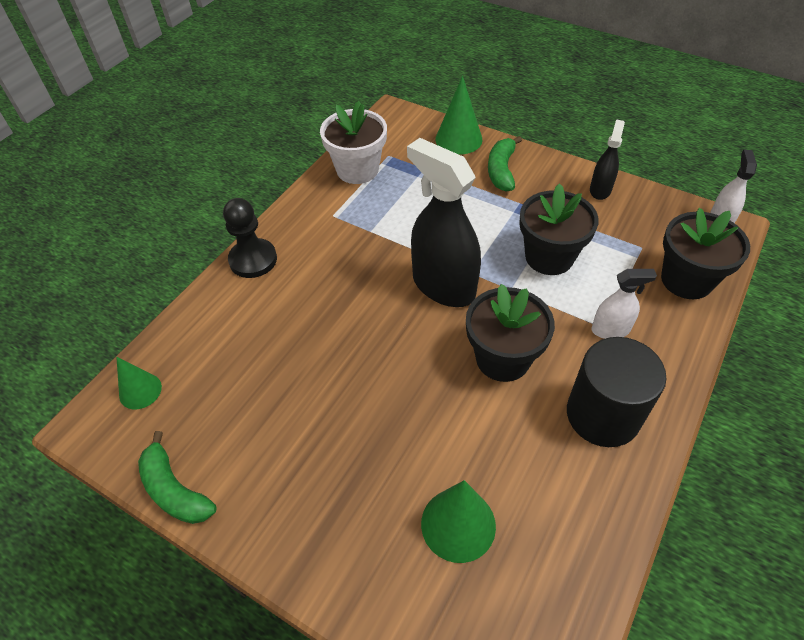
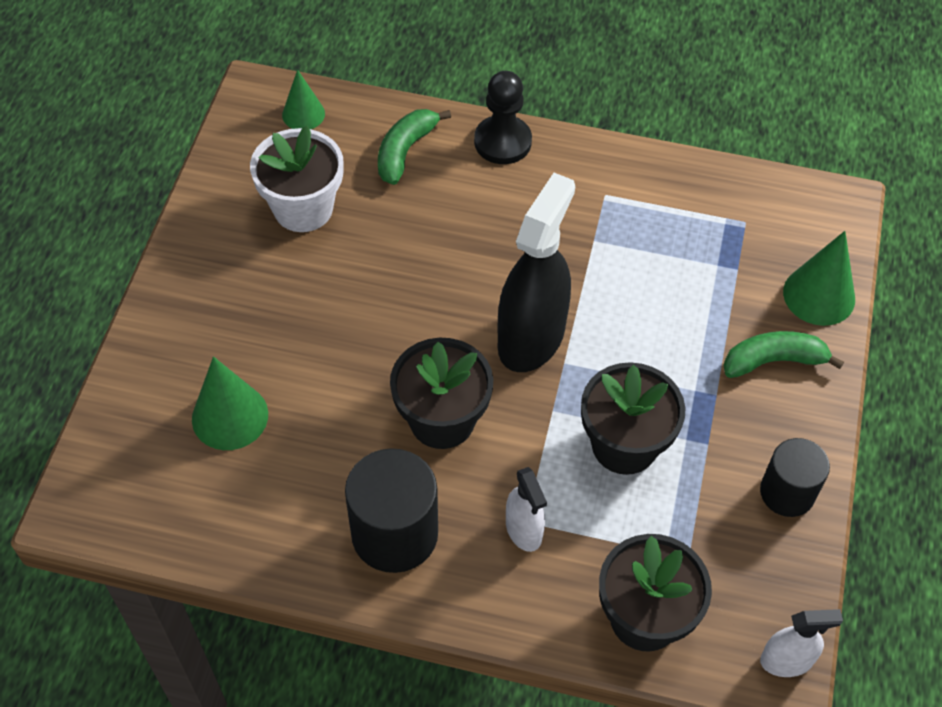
camera: 70 degrees right, 5 degrees up
green banana [138,431,216,524] -> green banana moved to [378,109,451,185]
white flower pot [320,101,387,184] -> white flower pot moved to [250,126,344,232]
black spray bottle [590,119,625,200] -> black cylinder [760,438,830,517]

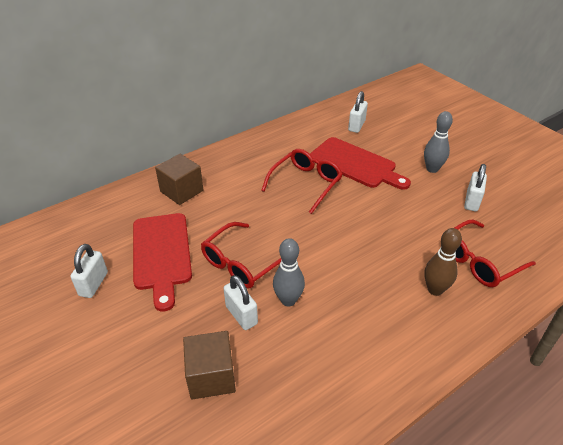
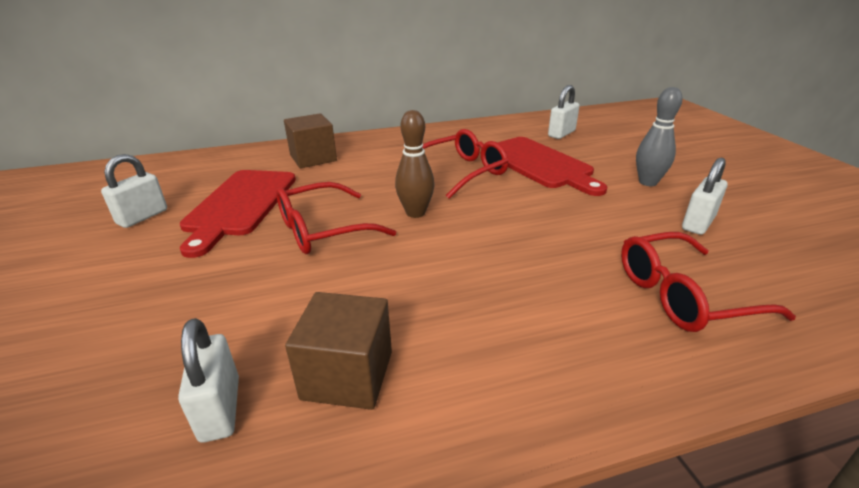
camera: 20 degrees right, 10 degrees down
brown cube [183,331,236,400] -> brown cube moved to [285,292,392,410]
white padlock [224,275,258,330] -> white padlock moved to [178,318,239,443]
grey bowling pin [273,238,305,307] -> none
brown bowling pin [424,228,462,296] -> brown bowling pin moved to [395,110,435,218]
◆ ◆ ◆ ◆ ◆
Write down only how many lines in the listing contain the word "brown".

2